== TASK INSTRUCTIONS ==
The answer must be one number: how many lines in the records below contain the string "różowy".

[Object change descriptions]
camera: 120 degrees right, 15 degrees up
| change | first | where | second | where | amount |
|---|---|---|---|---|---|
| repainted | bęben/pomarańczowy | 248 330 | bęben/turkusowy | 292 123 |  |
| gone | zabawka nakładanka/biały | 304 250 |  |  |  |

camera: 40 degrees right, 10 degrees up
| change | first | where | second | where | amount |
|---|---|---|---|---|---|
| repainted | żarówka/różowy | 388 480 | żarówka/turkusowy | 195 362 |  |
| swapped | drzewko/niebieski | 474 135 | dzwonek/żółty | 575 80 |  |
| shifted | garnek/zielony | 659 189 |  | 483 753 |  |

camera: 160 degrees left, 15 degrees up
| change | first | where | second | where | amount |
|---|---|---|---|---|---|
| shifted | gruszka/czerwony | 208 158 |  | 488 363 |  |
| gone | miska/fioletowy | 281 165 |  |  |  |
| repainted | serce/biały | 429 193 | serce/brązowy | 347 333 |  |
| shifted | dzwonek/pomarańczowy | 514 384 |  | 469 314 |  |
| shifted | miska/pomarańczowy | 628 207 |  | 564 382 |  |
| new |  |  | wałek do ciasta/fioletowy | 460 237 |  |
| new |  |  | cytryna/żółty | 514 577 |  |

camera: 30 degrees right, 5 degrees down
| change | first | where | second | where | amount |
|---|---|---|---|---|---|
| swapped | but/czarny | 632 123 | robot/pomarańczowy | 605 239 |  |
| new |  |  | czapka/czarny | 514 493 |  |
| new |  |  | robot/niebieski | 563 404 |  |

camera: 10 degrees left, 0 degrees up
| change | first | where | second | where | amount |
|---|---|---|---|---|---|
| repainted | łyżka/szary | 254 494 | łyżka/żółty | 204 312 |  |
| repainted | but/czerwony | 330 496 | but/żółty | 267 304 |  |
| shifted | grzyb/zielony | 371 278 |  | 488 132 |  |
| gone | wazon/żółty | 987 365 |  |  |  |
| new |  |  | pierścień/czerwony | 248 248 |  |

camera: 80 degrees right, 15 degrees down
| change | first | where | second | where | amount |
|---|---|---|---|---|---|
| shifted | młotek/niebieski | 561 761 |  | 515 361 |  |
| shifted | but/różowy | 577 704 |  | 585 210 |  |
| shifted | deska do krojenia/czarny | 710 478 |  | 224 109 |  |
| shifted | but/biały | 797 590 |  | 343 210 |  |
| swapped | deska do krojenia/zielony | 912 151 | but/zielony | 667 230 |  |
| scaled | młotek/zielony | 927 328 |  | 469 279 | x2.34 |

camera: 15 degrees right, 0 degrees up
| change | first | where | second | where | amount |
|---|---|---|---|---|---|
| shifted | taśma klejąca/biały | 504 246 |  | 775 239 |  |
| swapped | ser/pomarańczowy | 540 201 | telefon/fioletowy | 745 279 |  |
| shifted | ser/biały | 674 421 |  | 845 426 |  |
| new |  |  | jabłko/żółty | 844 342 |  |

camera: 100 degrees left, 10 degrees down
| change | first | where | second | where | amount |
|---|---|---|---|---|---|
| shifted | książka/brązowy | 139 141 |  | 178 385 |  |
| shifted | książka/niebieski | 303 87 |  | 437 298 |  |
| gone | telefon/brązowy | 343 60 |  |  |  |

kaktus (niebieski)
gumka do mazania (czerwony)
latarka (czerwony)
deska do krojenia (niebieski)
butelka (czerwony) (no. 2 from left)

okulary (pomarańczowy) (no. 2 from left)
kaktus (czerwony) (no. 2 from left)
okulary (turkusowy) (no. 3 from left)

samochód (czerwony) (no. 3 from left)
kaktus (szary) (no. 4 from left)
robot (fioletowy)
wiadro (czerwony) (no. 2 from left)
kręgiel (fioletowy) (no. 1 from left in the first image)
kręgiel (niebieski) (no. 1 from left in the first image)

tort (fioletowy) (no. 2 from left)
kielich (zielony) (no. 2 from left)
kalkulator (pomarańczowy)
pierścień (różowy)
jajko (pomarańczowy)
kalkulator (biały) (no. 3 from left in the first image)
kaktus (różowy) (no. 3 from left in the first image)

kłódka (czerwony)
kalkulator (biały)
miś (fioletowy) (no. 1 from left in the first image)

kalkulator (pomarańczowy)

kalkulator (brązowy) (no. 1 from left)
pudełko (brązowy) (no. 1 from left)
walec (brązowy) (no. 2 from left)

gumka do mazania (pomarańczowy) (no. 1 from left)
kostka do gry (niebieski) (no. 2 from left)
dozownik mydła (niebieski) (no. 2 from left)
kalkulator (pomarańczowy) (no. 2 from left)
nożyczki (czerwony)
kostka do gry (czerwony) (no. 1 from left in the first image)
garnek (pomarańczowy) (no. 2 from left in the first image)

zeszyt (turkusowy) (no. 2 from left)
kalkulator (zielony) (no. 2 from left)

== TASK SOLUTION ==
4